Segment Start: DATA
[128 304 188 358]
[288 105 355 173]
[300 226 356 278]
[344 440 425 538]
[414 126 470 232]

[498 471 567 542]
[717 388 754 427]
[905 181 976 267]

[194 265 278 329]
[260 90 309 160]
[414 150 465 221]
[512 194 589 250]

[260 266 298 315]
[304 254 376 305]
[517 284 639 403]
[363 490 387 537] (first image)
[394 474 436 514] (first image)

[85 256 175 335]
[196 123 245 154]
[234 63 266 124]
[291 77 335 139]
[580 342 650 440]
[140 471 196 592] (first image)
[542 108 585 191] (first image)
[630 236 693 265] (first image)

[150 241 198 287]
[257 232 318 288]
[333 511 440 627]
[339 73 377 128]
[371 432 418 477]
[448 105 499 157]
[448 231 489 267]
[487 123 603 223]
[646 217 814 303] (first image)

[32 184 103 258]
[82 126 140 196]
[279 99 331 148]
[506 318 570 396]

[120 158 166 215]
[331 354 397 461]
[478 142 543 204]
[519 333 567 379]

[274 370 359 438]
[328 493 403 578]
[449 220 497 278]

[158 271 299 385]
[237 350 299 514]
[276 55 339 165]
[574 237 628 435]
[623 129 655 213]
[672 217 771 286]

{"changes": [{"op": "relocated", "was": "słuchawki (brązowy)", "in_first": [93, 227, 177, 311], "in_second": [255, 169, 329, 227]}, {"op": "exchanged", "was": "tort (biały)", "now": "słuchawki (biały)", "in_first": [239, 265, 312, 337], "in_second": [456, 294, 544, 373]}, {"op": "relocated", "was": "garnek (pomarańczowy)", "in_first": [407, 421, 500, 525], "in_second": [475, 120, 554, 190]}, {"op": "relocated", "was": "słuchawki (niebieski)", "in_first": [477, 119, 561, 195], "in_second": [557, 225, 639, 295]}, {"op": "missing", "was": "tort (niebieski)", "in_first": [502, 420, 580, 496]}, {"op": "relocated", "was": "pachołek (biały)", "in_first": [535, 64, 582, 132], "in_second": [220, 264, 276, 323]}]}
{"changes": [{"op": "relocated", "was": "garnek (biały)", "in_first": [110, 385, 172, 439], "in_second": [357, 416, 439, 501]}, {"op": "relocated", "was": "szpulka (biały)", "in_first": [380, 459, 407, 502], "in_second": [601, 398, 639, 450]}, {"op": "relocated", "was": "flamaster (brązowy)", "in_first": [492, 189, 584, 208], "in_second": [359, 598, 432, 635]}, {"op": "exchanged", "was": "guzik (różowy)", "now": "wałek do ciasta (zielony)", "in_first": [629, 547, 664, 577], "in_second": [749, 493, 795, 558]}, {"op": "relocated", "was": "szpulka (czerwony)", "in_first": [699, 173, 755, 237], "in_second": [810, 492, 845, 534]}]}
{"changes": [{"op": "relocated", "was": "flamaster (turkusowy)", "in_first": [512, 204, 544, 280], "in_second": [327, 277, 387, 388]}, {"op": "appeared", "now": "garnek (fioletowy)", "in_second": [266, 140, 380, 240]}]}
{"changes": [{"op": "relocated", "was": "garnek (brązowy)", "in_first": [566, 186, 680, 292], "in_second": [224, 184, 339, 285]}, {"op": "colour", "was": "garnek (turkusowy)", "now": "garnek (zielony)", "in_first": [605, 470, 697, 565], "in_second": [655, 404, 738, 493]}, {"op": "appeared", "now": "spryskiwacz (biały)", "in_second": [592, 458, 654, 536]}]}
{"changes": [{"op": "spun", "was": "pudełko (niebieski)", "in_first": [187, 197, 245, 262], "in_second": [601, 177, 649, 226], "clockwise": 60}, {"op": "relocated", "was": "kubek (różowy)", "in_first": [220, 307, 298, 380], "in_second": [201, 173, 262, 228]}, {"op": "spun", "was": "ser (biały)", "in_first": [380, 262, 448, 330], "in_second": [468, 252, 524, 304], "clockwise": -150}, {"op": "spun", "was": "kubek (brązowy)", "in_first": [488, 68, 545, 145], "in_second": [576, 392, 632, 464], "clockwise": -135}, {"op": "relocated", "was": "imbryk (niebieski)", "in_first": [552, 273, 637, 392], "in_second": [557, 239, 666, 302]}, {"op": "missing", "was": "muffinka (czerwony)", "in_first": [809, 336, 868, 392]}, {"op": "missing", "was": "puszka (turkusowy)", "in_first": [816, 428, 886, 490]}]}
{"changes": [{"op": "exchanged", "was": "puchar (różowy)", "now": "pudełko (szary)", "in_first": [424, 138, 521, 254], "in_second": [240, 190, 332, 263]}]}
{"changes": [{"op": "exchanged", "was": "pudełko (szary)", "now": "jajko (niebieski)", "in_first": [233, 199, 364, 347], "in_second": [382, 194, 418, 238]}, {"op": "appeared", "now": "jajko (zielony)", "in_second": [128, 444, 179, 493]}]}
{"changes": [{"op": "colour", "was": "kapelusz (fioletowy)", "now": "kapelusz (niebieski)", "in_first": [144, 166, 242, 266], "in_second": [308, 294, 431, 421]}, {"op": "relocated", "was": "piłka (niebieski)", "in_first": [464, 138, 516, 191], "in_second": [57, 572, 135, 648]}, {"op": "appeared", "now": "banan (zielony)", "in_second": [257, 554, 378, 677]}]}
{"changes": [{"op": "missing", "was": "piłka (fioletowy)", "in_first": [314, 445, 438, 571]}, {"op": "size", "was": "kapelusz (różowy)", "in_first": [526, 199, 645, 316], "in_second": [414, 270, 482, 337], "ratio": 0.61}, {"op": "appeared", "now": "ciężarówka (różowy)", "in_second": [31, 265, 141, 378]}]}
Segment End: DATA
WHAT IS BEING ASKED: Please reproduce all of the entries above exactly as they appear.

ANSWER BOX:
[128 304 188 358]
[288 105 355 173]
[300 226 356 278]
[344 440 425 538]
[414 126 470 232]

[498 471 567 542]
[717 388 754 427]
[905 181 976 267]

[194 265 278 329]
[260 90 309 160]
[414 150 465 221]
[512 194 589 250]

[260 266 298 315]
[304 254 376 305]
[517 284 639 403]
[363 490 387 537] (first image)
[394 474 436 514] (first image)

[85 256 175 335]
[196 123 245 154]
[234 63 266 124]
[291 77 335 139]
[580 342 650 440]
[140 471 196 592] (first image)
[542 108 585 191] (first image)
[630 236 693 265] (first image)

[150 241 198 287]
[257 232 318 288]
[333 511 440 627]
[339 73 377 128]
[371 432 418 477]
[448 105 499 157]
[448 231 489 267]
[487 123 603 223]
[646 217 814 303] (first image)

[32 184 103 258]
[82 126 140 196]
[279 99 331 148]
[506 318 570 396]

[120 158 166 215]
[331 354 397 461]
[478 142 543 204]
[519 333 567 379]

[274 370 359 438]
[328 493 403 578]
[449 220 497 278]

[158 271 299 385]
[237 350 299 514]
[276 55 339 165]
[574 237 628 435]
[623 129 655 213]
[672 217 771 286]

{"changes": [{"op": "relocated", "was": "słuchawki (brązowy)", "in_first": [93, 227, 177, 311], "in_second": [255, 169, 329, 227]}, {"op": "exchanged", "was": "tort (biały)", "now": "słuchawki (biały)", "in_first": [239, 265, 312, 337], "in_second": [456, 294, 544, 373]}, {"op": "relocated", "was": "garnek (pomarańczowy)", "in_first": [407, 421, 500, 525], "in_second": [475, 120, 554, 190]}, {"op": "relocated", "was": "słuchawki (niebieski)", "in_first": [477, 119, 561, 195], "in_second": [557, 225, 639, 295]}, {"op": "missing", "was": "tort (niebieski)", "in_first": [502, 420, 580, 496]}, {"op": "relocated", "was": "pachołek (biały)", "in_first": [535, 64, 582, 132], "in_second": [220, 264, 276, 323]}]}
{"changes": [{"op": "relocated", "was": "garnek (biały)", "in_first": [110, 385, 172, 439], "in_second": [357, 416, 439, 501]}, {"op": "relocated", "was": "szpulka (biały)", "in_first": [380, 459, 407, 502], "in_second": [601, 398, 639, 450]}, {"op": "relocated", "was": "flamaster (brązowy)", "in_first": [492, 189, 584, 208], "in_second": [359, 598, 432, 635]}, {"op": "exchanged", "was": "guzik (różowy)", "now": "wałek do ciasta (zielony)", "in_first": [629, 547, 664, 577], "in_second": [749, 493, 795, 558]}, {"op": "relocated", "was": "szpulka (czerwony)", "in_first": [699, 173, 755, 237], "in_second": [810, 492, 845, 534]}]}
{"changes": [{"op": "relocated", "was": "flamaster (turkusowy)", "in_first": [512, 204, 544, 280], "in_second": [327, 277, 387, 388]}, {"op": "appeared", "now": "garnek (fioletowy)", "in_second": [266, 140, 380, 240]}]}
{"changes": [{"op": "relocated", "was": "garnek (brązowy)", "in_first": [566, 186, 680, 292], "in_second": [224, 184, 339, 285]}, {"op": "colour", "was": "garnek (turkusowy)", "now": "garnek (zielony)", "in_first": [605, 470, 697, 565], "in_second": [655, 404, 738, 493]}, {"op": "appeared", "now": "spryskiwacz (biały)", "in_second": [592, 458, 654, 536]}]}
{"changes": [{"op": "spun", "was": "pudełko (niebieski)", "in_first": [187, 197, 245, 262], "in_second": [601, 177, 649, 226], "clockwise": 60}, {"op": "relocated", "was": "kubek (różowy)", "in_first": [220, 307, 298, 380], "in_second": [201, 173, 262, 228]}, {"op": "spun", "was": "ser (biały)", "in_first": [380, 262, 448, 330], "in_second": [468, 252, 524, 304], "clockwise": -150}, {"op": "spun", "was": "kubek (brązowy)", "in_first": [488, 68, 545, 145], "in_second": [576, 392, 632, 464], "clockwise": -135}, {"op": "relocated", "was": "imbryk (niebieski)", "in_first": [552, 273, 637, 392], "in_second": [557, 239, 666, 302]}, {"op": "missing", "was": "muffinka (czerwony)", "in_first": [809, 336, 868, 392]}, {"op": "missing", "was": "puszka (turkusowy)", "in_first": [816, 428, 886, 490]}]}
{"changes": [{"op": "exchanged", "was": "puchar (różowy)", "now": "pudełko (szary)", "in_first": [424, 138, 521, 254], "in_second": [240, 190, 332, 263]}]}
{"changes": [{"op": "exchanged", "was": "pudełko (szary)", "now": "jajko (niebieski)", "in_first": [233, 199, 364, 347], "in_second": [382, 194, 418, 238]}, {"op": "appeared", "now": "jajko (zielony)", "in_second": [128, 444, 179, 493]}]}
{"changes": [{"op": "colour", "was": "kapelusz (fioletowy)", "now": "kapelusz (niebieski)", "in_first": [144, 166, 242, 266], "in_second": [308, 294, 431, 421]}, {"op": "relocated", "was": "piłka (niebieski)", "in_first": [464, 138, 516, 191], "in_second": [57, 572, 135, 648]}, {"op": "appeared", "now": "banan (zielony)", "in_second": [257, 554, 378, 677]}]}
{"changes": [{"op": "missing", "was": "piłka (fioletowy)", "in_first": [314, 445, 438, 571]}, {"op": "size", "was": "kapelusz (różowy)", "in_first": [526, 199, 645, 316], "in_second": [414, 270, 482, 337], "ratio": 0.61}, {"op": "appeared", "now": "ciężarówka (różowy)", "in_second": [31, 265, 141, 378]}]}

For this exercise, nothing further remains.